- _DO THIS_: Select each line in the data below that contains the string "arco". Copy those lines.

[Saved entries]
_ _ _ _ _

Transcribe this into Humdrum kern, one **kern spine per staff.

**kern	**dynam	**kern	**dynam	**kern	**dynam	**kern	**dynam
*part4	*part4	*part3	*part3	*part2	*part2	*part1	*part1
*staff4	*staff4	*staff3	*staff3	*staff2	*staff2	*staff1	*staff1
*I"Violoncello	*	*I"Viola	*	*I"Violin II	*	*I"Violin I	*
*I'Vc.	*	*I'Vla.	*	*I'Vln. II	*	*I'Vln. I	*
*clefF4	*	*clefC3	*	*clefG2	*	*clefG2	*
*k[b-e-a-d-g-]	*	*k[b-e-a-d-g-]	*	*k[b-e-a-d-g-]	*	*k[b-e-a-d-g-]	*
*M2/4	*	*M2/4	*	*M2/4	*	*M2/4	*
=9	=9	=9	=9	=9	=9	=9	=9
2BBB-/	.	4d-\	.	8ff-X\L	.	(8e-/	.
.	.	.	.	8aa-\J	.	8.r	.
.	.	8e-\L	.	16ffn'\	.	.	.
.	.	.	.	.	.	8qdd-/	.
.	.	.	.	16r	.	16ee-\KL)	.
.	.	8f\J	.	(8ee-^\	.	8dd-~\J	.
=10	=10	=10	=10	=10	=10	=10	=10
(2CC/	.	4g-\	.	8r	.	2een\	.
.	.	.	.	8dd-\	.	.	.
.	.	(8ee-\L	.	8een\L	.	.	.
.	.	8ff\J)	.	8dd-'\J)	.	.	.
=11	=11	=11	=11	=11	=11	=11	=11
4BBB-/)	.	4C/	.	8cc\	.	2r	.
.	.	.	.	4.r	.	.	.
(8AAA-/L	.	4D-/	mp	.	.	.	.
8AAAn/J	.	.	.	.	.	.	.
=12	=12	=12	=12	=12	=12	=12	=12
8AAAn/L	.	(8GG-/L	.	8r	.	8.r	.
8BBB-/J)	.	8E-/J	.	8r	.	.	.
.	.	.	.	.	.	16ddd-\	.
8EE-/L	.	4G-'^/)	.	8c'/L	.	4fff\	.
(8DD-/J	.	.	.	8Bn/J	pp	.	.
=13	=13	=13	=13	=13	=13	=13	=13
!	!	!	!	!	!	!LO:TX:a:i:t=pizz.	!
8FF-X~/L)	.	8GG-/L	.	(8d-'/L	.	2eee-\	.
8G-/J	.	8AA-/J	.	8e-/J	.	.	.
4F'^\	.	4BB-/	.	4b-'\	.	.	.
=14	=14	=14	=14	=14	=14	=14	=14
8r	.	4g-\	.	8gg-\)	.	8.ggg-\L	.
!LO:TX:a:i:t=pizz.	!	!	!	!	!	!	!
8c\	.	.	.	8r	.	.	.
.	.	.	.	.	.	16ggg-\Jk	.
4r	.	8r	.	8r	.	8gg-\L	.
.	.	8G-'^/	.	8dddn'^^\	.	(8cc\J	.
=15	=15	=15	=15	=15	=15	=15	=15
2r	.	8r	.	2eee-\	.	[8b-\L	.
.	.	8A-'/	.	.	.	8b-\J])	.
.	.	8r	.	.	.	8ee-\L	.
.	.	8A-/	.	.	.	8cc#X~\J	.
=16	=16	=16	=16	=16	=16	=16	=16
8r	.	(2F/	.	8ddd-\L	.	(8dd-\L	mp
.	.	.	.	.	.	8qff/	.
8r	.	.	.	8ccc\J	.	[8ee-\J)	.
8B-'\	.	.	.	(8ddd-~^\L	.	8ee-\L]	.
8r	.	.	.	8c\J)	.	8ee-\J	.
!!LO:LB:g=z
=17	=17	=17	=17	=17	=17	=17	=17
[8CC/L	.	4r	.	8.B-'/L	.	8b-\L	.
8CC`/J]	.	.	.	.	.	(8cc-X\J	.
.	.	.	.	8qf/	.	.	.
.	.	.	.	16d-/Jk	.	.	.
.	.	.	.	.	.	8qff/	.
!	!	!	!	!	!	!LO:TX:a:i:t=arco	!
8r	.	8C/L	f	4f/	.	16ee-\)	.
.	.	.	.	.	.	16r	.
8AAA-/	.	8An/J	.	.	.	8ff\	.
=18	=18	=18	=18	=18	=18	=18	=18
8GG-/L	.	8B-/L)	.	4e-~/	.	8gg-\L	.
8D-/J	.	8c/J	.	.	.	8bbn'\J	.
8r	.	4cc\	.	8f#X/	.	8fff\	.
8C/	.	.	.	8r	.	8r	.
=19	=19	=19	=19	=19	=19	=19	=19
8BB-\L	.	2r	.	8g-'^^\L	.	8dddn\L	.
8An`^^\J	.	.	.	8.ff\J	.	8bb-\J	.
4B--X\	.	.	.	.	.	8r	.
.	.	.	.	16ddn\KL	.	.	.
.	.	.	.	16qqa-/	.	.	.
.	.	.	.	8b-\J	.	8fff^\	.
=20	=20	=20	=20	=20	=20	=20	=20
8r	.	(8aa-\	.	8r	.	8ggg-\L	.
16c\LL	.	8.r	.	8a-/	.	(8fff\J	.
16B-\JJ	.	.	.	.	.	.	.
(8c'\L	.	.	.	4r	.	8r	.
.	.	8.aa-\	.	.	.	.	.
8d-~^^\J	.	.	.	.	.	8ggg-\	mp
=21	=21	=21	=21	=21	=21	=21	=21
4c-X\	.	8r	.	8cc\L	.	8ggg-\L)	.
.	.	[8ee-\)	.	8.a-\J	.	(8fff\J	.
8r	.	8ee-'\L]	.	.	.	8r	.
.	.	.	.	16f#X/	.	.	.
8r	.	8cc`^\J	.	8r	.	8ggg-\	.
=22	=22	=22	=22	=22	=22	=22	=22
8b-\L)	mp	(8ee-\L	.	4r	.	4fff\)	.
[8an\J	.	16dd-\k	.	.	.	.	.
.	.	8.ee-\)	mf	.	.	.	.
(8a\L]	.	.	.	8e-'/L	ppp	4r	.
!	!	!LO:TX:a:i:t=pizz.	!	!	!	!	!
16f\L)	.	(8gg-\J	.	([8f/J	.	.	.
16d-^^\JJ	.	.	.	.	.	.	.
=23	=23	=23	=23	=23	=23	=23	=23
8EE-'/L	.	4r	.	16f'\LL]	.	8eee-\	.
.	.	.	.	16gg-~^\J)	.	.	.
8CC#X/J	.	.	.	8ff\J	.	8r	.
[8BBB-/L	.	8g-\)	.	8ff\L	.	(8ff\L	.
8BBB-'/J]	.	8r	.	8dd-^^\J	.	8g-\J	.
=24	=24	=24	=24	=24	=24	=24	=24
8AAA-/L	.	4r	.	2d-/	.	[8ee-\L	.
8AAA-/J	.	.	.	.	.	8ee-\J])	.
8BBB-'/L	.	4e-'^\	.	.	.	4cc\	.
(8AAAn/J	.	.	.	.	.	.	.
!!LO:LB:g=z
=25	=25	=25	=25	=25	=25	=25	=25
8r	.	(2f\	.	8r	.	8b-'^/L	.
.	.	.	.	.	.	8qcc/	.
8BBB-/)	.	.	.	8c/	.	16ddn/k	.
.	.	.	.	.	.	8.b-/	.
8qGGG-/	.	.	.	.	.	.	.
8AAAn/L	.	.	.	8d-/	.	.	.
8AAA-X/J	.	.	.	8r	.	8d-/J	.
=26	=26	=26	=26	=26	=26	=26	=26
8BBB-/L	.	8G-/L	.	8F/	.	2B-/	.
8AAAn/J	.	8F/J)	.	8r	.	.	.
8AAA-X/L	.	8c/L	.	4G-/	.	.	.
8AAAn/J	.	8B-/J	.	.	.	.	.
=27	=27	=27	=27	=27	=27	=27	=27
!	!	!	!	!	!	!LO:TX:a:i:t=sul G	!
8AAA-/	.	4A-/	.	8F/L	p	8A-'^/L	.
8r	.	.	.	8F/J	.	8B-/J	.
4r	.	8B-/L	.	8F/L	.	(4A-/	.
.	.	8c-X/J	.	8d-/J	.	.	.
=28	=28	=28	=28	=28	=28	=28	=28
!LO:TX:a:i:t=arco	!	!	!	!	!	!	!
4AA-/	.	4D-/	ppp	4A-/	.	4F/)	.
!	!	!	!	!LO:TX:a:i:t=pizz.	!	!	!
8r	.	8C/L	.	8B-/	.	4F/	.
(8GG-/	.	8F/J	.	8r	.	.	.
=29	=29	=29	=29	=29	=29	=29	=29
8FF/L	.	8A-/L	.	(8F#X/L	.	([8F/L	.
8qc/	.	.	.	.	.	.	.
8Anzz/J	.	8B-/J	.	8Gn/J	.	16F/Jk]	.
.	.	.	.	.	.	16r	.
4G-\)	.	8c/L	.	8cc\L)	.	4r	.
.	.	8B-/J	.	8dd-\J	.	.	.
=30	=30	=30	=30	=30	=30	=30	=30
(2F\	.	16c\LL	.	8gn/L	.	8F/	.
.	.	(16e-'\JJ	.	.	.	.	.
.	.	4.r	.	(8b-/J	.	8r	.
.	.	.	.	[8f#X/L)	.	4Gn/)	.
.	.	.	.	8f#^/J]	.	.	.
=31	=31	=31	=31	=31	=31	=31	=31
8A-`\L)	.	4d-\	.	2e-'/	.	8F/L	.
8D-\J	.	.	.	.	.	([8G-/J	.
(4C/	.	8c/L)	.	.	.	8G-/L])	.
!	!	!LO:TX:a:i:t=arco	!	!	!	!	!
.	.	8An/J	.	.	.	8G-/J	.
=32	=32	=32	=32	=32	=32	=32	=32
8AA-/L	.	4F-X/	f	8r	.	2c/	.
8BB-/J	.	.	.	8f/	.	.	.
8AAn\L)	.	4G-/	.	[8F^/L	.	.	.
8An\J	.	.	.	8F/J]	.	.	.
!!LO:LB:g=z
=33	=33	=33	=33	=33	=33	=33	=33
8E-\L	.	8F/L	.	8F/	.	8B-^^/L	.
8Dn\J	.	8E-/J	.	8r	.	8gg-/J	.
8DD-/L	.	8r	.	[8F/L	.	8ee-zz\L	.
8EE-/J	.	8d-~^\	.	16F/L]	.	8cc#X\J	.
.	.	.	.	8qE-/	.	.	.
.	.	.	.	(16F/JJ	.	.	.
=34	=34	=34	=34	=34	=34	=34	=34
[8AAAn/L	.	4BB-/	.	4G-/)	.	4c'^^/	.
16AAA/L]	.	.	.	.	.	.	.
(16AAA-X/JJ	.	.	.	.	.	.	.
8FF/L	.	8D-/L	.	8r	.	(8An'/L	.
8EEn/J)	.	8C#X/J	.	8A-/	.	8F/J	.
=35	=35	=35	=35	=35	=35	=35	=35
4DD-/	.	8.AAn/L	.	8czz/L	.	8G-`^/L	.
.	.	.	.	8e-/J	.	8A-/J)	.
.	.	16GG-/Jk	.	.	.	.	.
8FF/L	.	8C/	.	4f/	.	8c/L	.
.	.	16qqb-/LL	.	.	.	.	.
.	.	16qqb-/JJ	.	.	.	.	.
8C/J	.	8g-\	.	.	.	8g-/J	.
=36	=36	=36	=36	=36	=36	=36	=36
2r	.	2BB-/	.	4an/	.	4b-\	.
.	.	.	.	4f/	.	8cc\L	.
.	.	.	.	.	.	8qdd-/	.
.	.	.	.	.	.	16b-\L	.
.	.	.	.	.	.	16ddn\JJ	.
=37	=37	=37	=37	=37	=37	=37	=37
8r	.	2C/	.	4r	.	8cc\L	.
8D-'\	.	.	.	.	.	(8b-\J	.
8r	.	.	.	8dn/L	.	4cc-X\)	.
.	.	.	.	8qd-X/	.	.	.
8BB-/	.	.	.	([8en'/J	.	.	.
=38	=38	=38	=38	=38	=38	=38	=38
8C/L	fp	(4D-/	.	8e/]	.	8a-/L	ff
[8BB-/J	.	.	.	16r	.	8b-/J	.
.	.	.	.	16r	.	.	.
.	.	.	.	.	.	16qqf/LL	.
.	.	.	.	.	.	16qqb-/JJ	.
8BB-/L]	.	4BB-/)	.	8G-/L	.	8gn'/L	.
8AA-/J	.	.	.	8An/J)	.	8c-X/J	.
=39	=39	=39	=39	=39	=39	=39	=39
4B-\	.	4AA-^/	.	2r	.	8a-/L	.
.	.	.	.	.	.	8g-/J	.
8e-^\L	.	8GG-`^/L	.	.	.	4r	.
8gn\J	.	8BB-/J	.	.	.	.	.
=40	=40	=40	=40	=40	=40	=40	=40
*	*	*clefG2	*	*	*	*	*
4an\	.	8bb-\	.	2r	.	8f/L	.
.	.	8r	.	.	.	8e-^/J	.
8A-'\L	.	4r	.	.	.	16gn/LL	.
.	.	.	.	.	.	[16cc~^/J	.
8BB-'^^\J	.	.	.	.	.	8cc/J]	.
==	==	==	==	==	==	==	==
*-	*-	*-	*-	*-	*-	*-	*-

_ _ _ _ _

- _PROBLEM SOLUTION_:
!	!	!	!	!	!	!LO:TX:a:i:t=arco	!
!LO:TX:a:i:t=arco	!	!	!	!	!	!	!
!	!	!LO:TX:a:i:t=arco	!	!	!	!	!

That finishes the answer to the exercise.